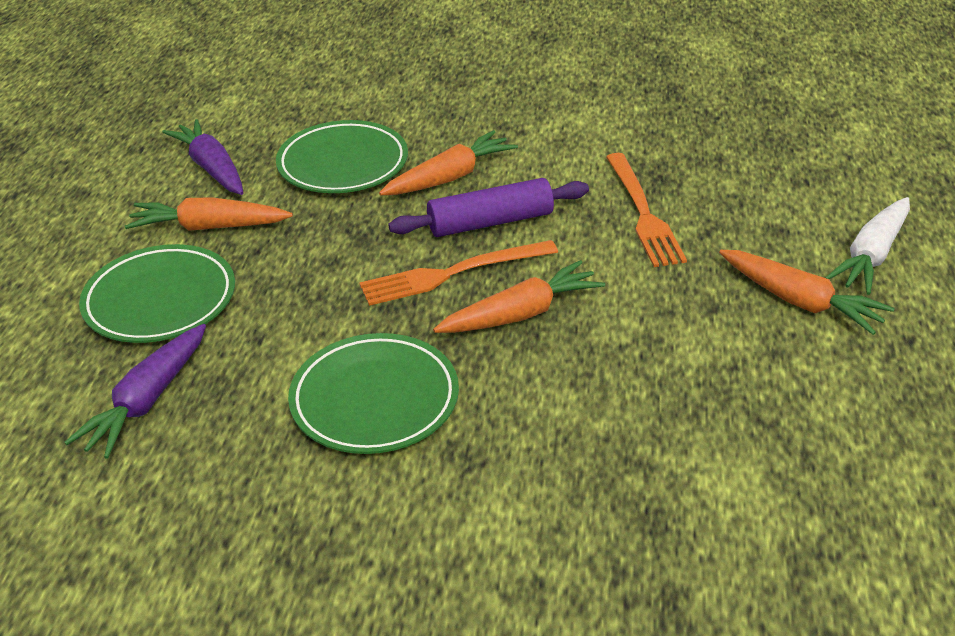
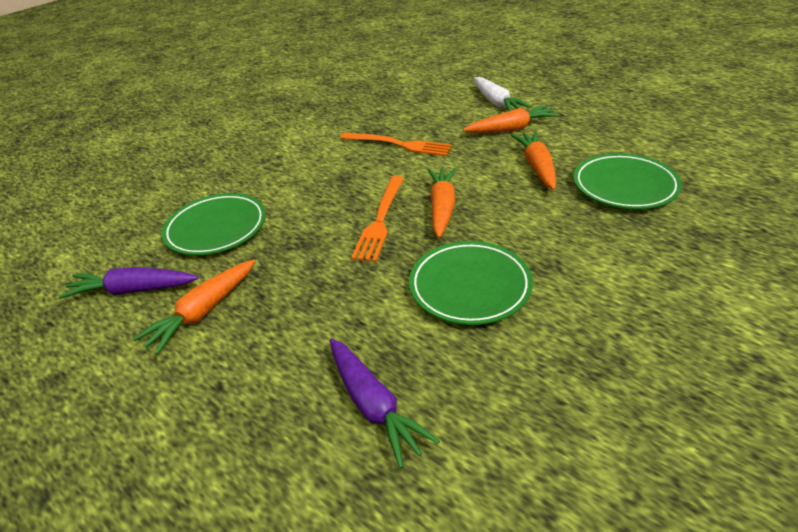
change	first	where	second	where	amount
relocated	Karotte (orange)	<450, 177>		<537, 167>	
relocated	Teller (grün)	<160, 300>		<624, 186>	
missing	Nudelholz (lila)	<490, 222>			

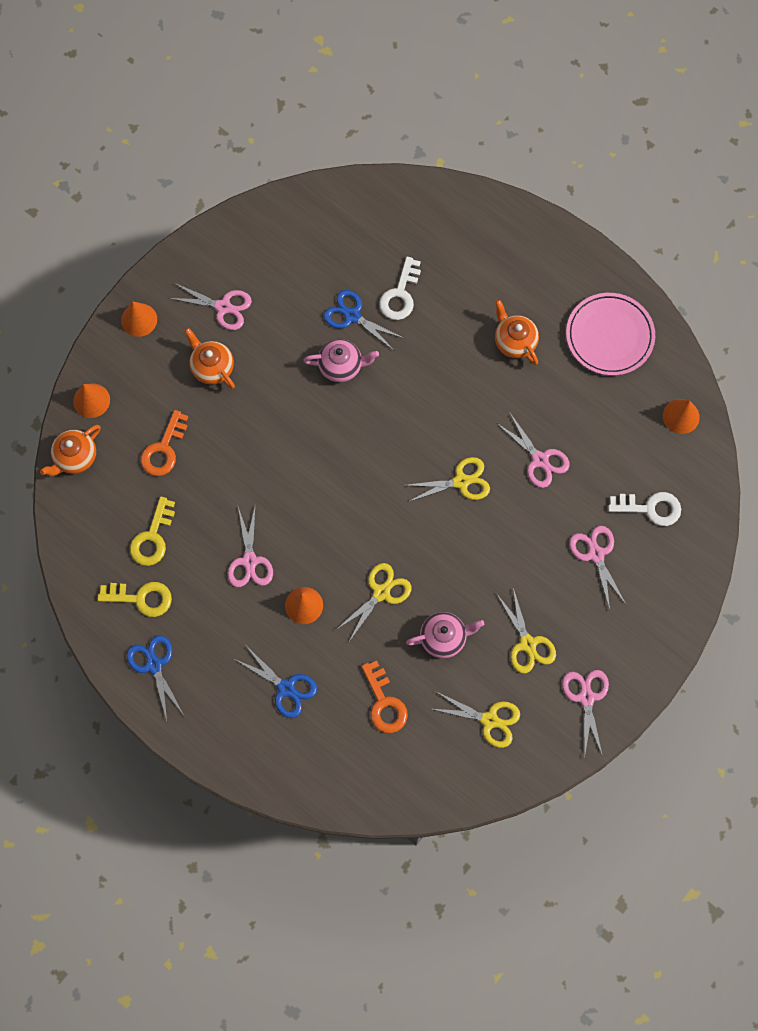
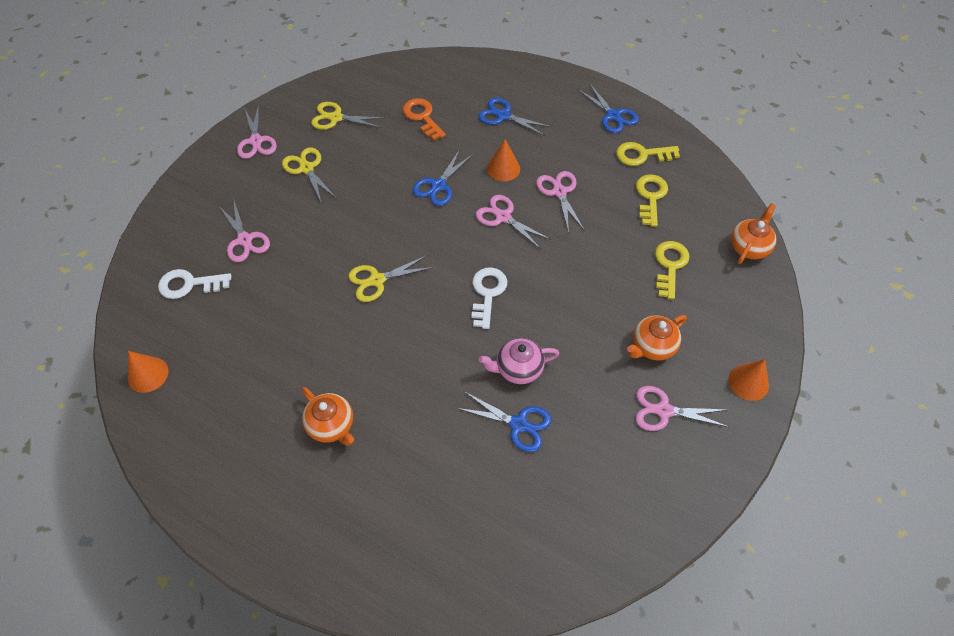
change	first	where	second	where	amount
colour	Schere (gelb)	<381, 593>	Schere (blau)	<438, 186>	
relocated	Schlüssel (weiß)	<400, 294>		<487, 293>	
relocated	Schere (rosa)	<540, 460>		<503, 217>	
spun	Teekanne (orange)	<212, 367>		<652, 346>	105 degrees clockwise
colour	Schlüssel (orange)	<164, 449>	Schlüssel (gelb)	<670, 265>	
missing	Kegel (orange)	<91, 400>			
missing	Teekanne (rosa)	<443, 638>			
missing	Teller (rosa)	<609, 336>			

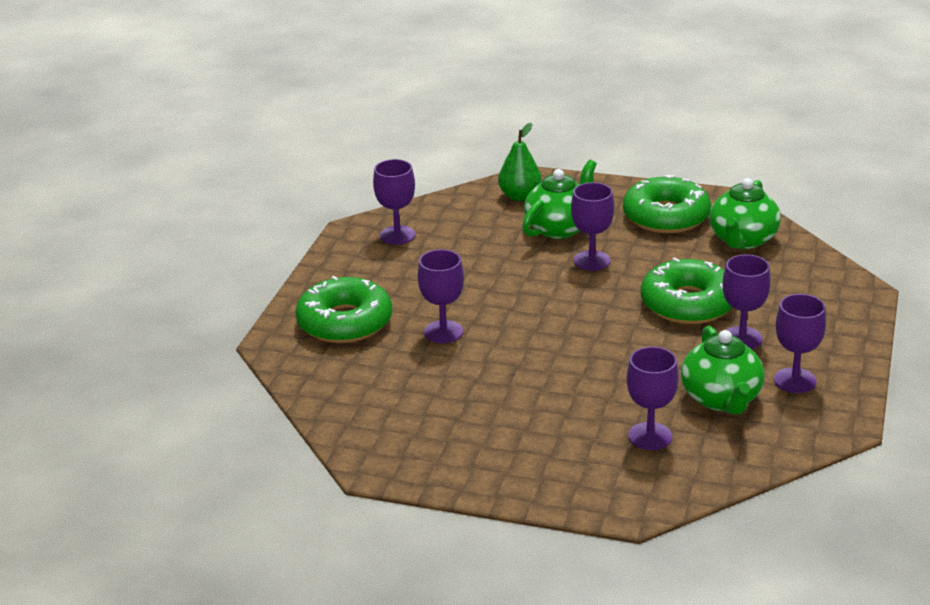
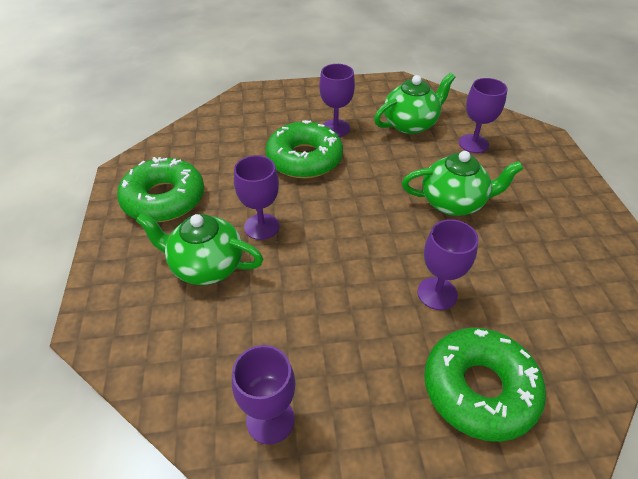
change	first	where	second	where	amount
relocated	Teekanne (grün)	<742, 240>		<454, 202>	
missing	Birne (grün)	<520, 196>			
missing	Kelch (lila)	<795, 380>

=====

* **Assigned task**
Pull out all lines of the data with the string "relocated".

* **Exercise result**
relocated	Karotte (orange)	<450, 177>		<537, 167>	
relocated	Teller (grün)	<160, 300>		<624, 186>	
relocated	Schlüssel (weiß)	<400, 294>		<487, 293>	
relocated	Schere (rosa)	<540, 460>		<503, 217>	
relocated	Teekanne (grün)	<742, 240>		<454, 202>	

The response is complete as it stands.